What the exercise asks
Take the entries that follow and return exactly the lines from the one holding "shifted,serving bowl/russet,584 135" through the one holding "rotated,rolling pin/red,387 303", both included. Nothing else is needed.

++++ Data listing

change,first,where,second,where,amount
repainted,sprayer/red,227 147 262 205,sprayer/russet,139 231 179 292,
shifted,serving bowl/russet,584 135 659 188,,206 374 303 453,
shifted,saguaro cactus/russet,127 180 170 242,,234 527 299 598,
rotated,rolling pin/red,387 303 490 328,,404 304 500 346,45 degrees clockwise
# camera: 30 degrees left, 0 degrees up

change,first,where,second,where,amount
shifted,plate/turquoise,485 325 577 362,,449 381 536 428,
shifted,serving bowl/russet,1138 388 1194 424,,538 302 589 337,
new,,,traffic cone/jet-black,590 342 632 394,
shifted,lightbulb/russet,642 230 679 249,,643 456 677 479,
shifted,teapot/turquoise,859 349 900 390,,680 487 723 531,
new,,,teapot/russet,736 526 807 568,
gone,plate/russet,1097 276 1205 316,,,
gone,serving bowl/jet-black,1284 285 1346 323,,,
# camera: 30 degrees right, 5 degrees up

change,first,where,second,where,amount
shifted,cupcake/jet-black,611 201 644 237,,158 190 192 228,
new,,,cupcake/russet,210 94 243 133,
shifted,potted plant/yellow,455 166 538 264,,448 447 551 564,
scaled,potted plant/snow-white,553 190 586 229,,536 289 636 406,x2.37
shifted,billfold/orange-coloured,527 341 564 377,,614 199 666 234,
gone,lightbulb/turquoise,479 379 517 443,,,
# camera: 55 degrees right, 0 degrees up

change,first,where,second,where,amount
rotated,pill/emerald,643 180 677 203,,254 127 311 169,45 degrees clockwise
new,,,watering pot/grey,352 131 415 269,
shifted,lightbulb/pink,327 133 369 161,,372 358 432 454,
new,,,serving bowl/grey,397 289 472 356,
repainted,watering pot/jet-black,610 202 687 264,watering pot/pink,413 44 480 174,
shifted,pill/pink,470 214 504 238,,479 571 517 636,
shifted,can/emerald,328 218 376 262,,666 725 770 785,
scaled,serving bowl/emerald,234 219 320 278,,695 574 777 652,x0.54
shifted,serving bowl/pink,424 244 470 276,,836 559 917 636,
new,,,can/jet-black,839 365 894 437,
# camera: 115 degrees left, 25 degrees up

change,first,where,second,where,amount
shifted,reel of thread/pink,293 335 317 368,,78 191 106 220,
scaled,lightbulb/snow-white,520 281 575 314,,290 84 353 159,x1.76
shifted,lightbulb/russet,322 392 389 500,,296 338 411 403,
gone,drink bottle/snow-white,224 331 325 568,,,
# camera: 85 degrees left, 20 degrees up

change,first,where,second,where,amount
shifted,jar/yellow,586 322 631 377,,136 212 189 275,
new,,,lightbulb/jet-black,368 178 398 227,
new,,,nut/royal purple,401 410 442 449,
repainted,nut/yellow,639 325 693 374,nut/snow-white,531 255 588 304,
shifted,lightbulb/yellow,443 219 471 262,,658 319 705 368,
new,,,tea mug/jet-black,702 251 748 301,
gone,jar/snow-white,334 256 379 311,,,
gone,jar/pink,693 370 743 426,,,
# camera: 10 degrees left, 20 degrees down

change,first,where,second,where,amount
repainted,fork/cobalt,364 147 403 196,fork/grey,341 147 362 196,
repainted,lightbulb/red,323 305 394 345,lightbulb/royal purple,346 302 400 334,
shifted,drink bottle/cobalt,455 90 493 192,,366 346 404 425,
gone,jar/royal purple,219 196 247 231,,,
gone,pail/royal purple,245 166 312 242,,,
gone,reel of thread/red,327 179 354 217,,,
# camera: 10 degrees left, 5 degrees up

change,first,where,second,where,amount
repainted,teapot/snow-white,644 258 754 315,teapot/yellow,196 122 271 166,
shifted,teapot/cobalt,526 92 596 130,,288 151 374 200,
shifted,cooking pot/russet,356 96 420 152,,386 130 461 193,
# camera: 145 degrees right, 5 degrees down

++++++++

Task answer
shifted,serving bowl/russet,584 135 659 188,,206 374 303 453,
shifted,saguaro cactus/russet,127 180 170 242,,234 527 299 598,
rotated,rolling pin/red,387 303 490 328,,404 304 500 346,45 degrees clockwise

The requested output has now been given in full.